[Opening Data shown section]

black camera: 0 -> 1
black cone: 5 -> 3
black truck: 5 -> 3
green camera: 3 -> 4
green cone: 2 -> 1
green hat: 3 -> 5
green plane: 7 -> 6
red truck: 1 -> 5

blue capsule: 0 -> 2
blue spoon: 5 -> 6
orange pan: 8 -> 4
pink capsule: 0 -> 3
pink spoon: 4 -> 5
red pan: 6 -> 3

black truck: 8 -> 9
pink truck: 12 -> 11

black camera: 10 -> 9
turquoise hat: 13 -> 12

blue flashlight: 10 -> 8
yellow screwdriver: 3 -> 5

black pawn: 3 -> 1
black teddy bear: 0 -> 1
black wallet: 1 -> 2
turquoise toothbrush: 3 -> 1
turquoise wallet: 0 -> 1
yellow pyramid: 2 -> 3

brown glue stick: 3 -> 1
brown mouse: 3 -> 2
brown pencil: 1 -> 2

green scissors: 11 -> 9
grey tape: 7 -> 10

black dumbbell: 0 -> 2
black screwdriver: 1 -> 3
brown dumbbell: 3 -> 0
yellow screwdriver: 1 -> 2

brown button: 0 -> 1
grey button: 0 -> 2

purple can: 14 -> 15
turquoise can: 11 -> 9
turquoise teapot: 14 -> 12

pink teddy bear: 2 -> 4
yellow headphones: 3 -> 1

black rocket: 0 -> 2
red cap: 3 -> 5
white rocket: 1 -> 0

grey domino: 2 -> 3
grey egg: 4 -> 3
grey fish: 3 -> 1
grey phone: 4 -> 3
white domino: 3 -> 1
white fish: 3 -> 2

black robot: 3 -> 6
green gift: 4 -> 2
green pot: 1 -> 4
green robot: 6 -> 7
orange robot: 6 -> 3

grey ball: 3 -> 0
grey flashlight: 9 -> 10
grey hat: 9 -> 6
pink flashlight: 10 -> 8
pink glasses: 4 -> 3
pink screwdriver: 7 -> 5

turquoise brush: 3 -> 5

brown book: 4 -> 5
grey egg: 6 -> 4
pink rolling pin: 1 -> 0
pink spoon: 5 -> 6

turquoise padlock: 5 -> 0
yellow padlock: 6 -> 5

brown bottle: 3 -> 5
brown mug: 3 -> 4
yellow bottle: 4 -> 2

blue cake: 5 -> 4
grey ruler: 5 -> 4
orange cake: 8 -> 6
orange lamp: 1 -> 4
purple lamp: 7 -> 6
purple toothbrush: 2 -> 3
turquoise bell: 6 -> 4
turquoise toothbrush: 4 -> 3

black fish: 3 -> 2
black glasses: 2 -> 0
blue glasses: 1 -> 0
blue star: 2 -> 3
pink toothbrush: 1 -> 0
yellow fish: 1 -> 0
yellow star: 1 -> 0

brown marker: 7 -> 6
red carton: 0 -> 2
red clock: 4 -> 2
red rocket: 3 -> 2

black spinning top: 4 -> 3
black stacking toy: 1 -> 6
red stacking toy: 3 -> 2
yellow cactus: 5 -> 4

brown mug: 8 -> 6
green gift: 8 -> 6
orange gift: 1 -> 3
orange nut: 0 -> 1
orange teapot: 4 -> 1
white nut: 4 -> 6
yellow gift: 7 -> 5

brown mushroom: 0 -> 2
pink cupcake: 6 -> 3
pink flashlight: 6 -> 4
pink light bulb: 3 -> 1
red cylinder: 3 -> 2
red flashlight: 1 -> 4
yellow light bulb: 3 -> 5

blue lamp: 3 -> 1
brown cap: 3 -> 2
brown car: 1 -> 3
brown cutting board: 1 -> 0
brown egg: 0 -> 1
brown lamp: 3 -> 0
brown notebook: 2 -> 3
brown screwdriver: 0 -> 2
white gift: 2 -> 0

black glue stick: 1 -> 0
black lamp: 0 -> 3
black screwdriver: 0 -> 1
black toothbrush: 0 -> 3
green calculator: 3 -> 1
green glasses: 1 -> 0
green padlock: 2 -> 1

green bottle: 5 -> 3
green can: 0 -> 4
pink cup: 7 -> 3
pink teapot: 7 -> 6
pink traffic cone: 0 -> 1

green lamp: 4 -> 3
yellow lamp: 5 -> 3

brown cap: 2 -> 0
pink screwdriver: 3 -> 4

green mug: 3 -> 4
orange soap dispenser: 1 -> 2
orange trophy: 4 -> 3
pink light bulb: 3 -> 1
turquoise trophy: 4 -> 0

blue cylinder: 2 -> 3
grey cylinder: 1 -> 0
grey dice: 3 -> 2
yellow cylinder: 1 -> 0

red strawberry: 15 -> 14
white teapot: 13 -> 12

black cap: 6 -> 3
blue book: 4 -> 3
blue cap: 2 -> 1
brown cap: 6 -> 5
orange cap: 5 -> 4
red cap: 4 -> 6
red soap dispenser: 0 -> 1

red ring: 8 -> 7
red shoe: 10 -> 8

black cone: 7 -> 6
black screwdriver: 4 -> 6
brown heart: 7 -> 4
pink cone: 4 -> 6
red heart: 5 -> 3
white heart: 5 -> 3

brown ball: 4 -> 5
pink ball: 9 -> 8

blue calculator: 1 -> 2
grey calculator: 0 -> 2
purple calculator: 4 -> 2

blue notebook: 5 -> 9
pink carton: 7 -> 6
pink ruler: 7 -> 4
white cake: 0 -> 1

[Closing Data shown section]

Whenever a line of the listing above holds the word "dispenser", copy that line.

# Worked solution
orange soap dispenser: 1 -> 2
red soap dispenser: 0 -> 1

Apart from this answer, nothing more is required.